#### O QUE FAZER
Atualize a listagem abaixo, substituindo "camouflage fabric vest" por "camouflage fabric jacket" em todas as ocorrências e mantendo todo o resto igual. Não inclua as imagens na resposta.

#### DADOS EXIBIDOS
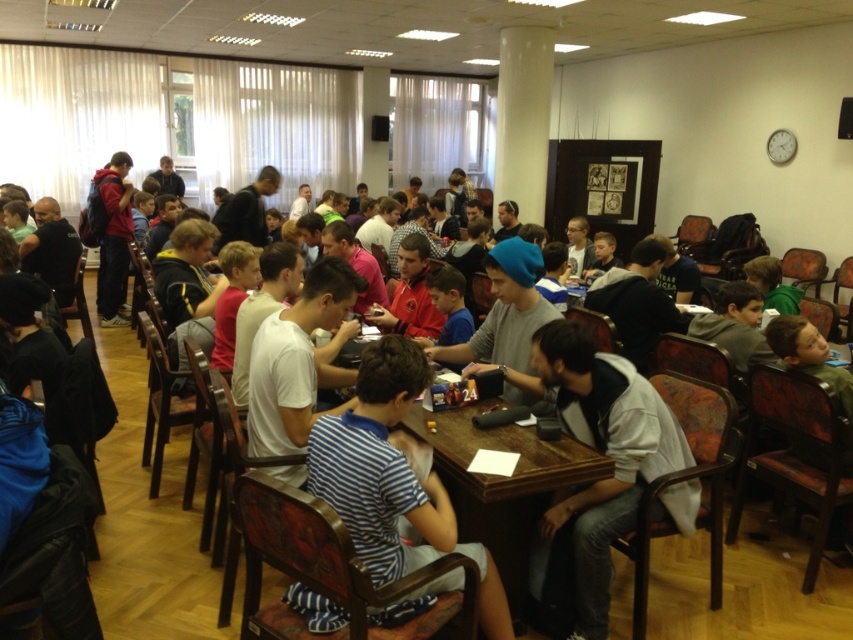
Can you confirm if white fleece jacket at center is smaller than wooden table at center?

Correct, white fleece jacket at center occupies less space than wooden table at center.

Is point (589, 330) closer to viewer compared to point (491, 624)?

No, (589, 330) is behind (491, 624).

Locate an element on the screen. This screenshot has height=640, width=853. white fleece jacket at center is located at coordinates (602, 452).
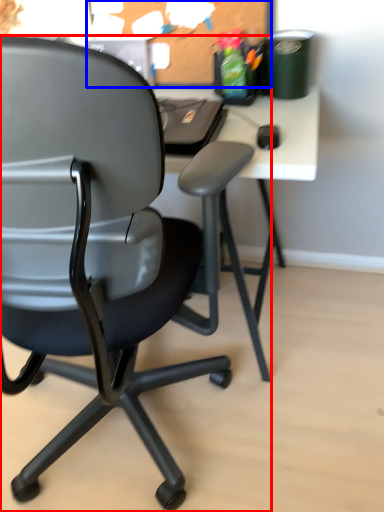
Question: Which of the following is the closest to the observer, chair (highlighted by a red box) or bulletin board (highlighted by a blue box)?

Choices:
 (A) chair
 (B) bulletin board

Answer: (A)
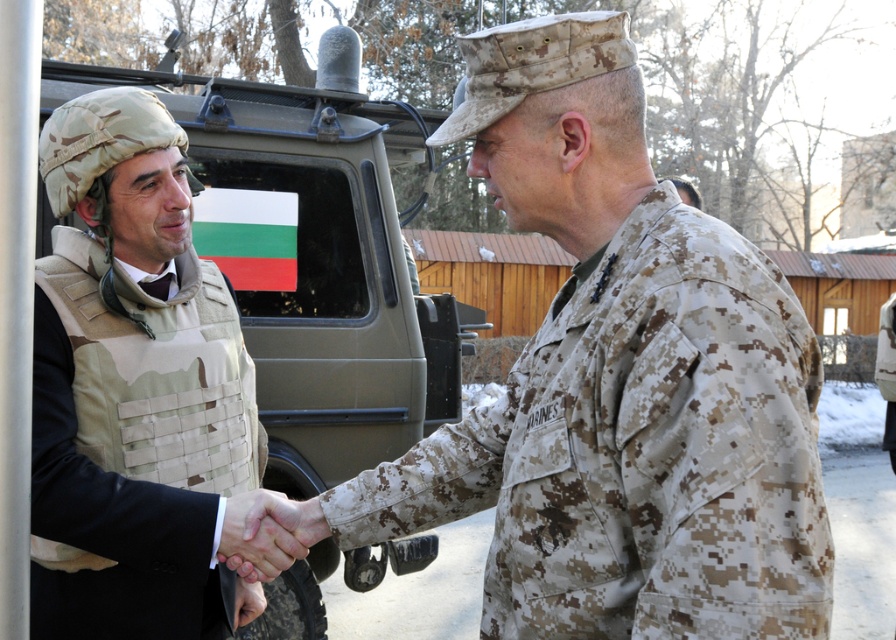
You are a photographer taking a picture of the two individuals shaking hands. You want to focus on the camouflage fabric uniform at center and the camouflage fabric vest at center. Which one should you adjust your camera focus to first if you want to capture both clearly?

The camouflage fabric uniform at center is closer to the viewer than the camouflage fabric vest at center, so you should focus on the camouflage fabric uniform at center first to ensure both are in focus.

You are a photographer at the scene capturing the interaction between the two individuals. You notice the camouflage fabric vest at center and the smooth skin handshake at center. Which object is closer to the camera lens?

The camouflage fabric vest at center is positioned over the smooth skin handshake at center, so the camouflage fabric vest at center is closer to the camera lens.

You are a photographer taking a picture of the two individuals shaking hands. You need to ensure that both the camouflage fabric vest at center and the smooth skin handshake at center are clearly visible in the frame. Given their sizes, which object should you focus on to make sure both are in focus?

The camouflage fabric vest at center is bigger than the smooth skin handshake at center, so focusing on the larger camouflage fabric vest at center will ensure both objects are in focus.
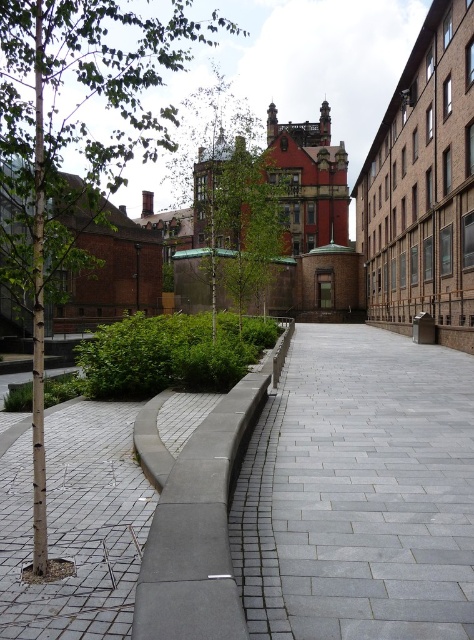
Question: Can you confirm if bark-textured tree at left is positioned to the left of concrete at center?

Choices:
 (A) no
 (B) yes

Answer: (B)

Question: Which object appears farthest from the camera in this image?

Choices:
 (A) gray concrete alley at center
 (B) gray cobblestone pavement at lower left

Answer: (B)

Question: Which of the following is the closest to the observer?

Choices:
 (A) (147, 129)
 (B) (101, 573)
 (C) (437, 422)

Answer: (B)

Question: Considering the relative positions of gray cobblestone pavement at lower left and concrete at center in the image provided, where is gray cobblestone pavement at lower left located with respect to concrete at center?

Choices:
 (A) above
 (B) below

Answer: (B)

Question: Which point is farther to the camera?

Choices:
 (A) gray concrete alley at center
 (B) concrete at center

Answer: (A)

Question: Does bark-textured tree at left appear on the right side of gray cobblestone pavement at lower left?

Choices:
 (A) no
 (B) yes

Answer: (A)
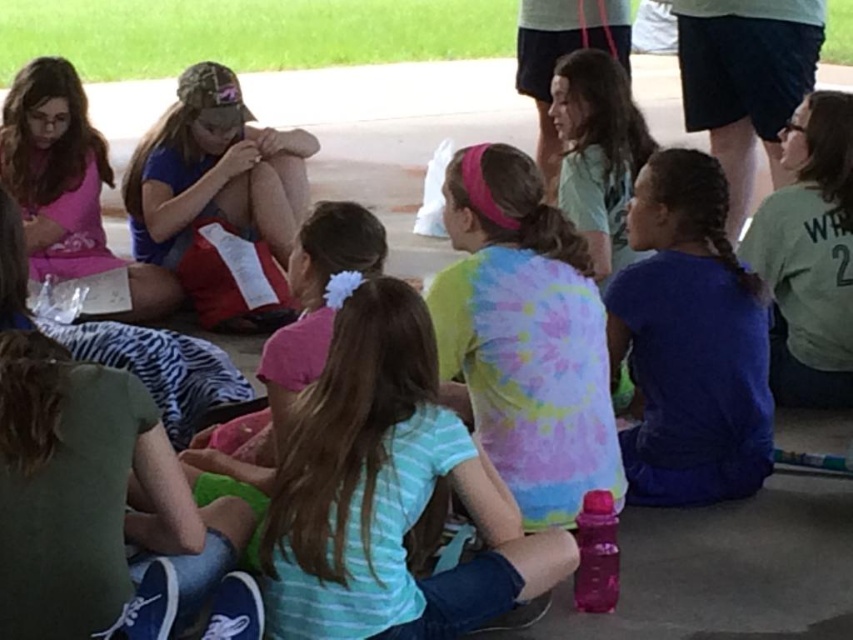
Question: Estimate the real-world distances between objects in this image. Which object is farther from the green fabric pants at lower left?

Choices:
 (A) green jersey at right
 (B) blue fabric shirt at center
 (C) matte pink shirt at upper left
 (D) matte blue shirt at center

Answer: (A)

Question: Is blue fabric shirt at center positioned at the back of green fabric pants at lower left?

Choices:
 (A) no
 (B) yes

Answer: (B)

Question: Is blue fabric shirt at center further to camera compared to matte pink shirt at upper left?

Choices:
 (A) no
 (B) yes

Answer: (A)

Question: Does striped cotton shirt at center have a lesser width compared to matte blue shirt at center?

Choices:
 (A) no
 (B) yes

Answer: (B)

Question: Which point is closer to the camera taking this photo?

Choices:
 (A) (612, 301)
 (B) (155, 122)

Answer: (A)

Question: Which point is farther to the camera?

Choices:
 (A) matte pink shirt at upper left
 (B) striped cotton shirt at center

Answer: (A)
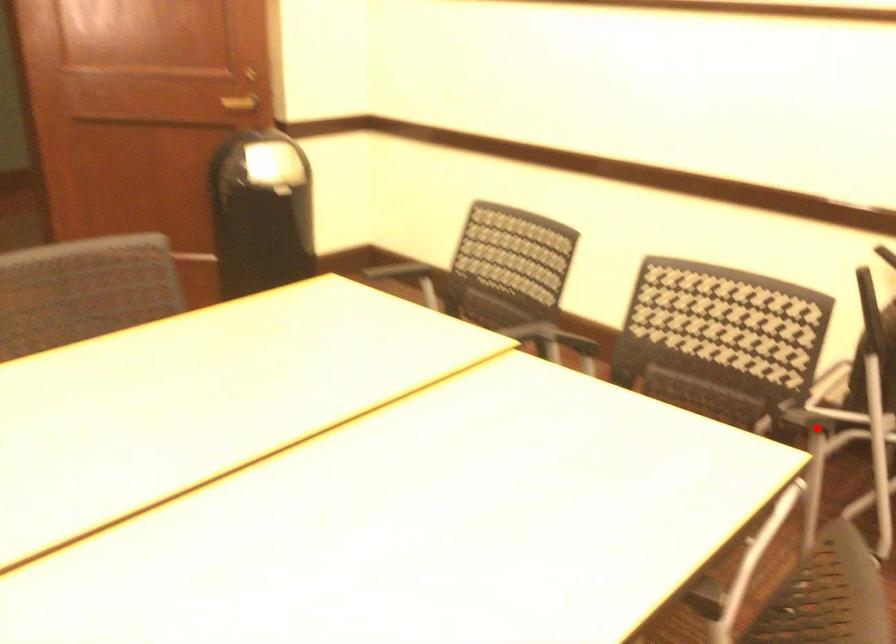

#### RESULTADO DO EXERCÍCIO
Can you confirm if white fleece jacket at center is smaller than wooden table at center?

Correct, white fleece jacket at center occupies less space than wooden table at center.

Is point (589, 330) closer to viewer compared to point (491, 624)?

No, (589, 330) is behind (491, 624).

Locate an element on the screen. This screenshot has height=640, width=853. white fleece jacket at center is located at coordinates (602, 452).
Question: Which of the following is the closest to the observer, chair (highlighted by a red box) or bulletin board (highlighted by a blue box)?

Choices:
 (A) chair
 (B) bulletin board

Answer: (A)
You are a photographer taking a picture of the two individuals shaking hands. You want to focus on the camouflage fabric uniform at center and the camouflage fabric jacket at center. Which one should you adjust your camera focus to first if you want to capture both clearly?

The camouflage fabric uniform at center is closer to the viewer than the camouflage fabric jacket at center, so you should focus on the camouflage fabric uniform at center first to ensure both are in focus.

You are a photographer at the scene capturing the interaction between the two individuals. You notice the camouflage fabric jacket at center and the smooth skin handshake at center. Which object is closer to the camera lens?

The camouflage fabric jacket at center is positioned over the smooth skin handshake at center, so the camouflage fabric jacket at center is closer to the camera lens.

You are a photographer taking a picture of the two individuals shaking hands. You need to ensure that both the camouflage fabric jacket at center and the smooth skin handshake at center are clearly visible in the frame. Given their sizes, which object should you focus on to make sure both are in focus?

The camouflage fabric jacket at center is bigger than the smooth skin handshake at center, so focusing on the larger camouflage fabric jacket at center will ensure both objects are in focus.
Question: Can you confirm if bark-textured tree at left is positioned to the left of concrete at center?

Choices:
 (A) no
 (B) yes

Answer: (B)

Question: Which object appears farthest from the camera in this image?

Choices:
 (A) gray concrete alley at center
 (B) gray cobblestone pavement at lower left

Answer: (B)

Question: Which of the following is the closest to the observer?

Choices:
 (A) (147, 129)
 (B) (101, 573)
 (C) (437, 422)

Answer: (B)

Question: Considering the relative positions of gray cobblestone pavement at lower left and concrete at center in the image provided, where is gray cobblestone pavement at lower left located with respect to concrete at center?

Choices:
 (A) above
 (B) below

Answer: (B)

Question: Which point is farther to the camera?

Choices:
 (A) gray concrete alley at center
 (B) concrete at center

Answer: (A)

Question: Does bark-textured tree at left appear on the right side of gray cobblestone pavement at lower left?

Choices:
 (A) no
 (B) yes

Answer: (A)
Question: Estimate the real-world distances between objects in this image. Which object is farther from the green fabric pants at lower left?

Choices:
 (A) green jersey at right
 (B) blue fabric shirt at center
 (C) matte pink shirt at upper left
 (D) matte blue shirt at center

Answer: (A)

Question: Is blue fabric shirt at center positioned at the back of green fabric pants at lower left?

Choices:
 (A) no
 (B) yes

Answer: (B)

Question: Is blue fabric shirt at center further to camera compared to matte pink shirt at upper left?

Choices:
 (A) no
 (B) yes

Answer: (A)

Question: Does striped cotton shirt at center have a lesser width compared to matte blue shirt at center?

Choices:
 (A) no
 (B) yes

Answer: (B)

Question: Which point is closer to the camera taking this photo?

Choices:
 (A) (612, 301)
 (B) (155, 122)

Answer: (A)

Question: Which point is farther to the camera?

Choices:
 (A) matte pink shirt at upper left
 (B) striped cotton shirt at center

Answer: (A)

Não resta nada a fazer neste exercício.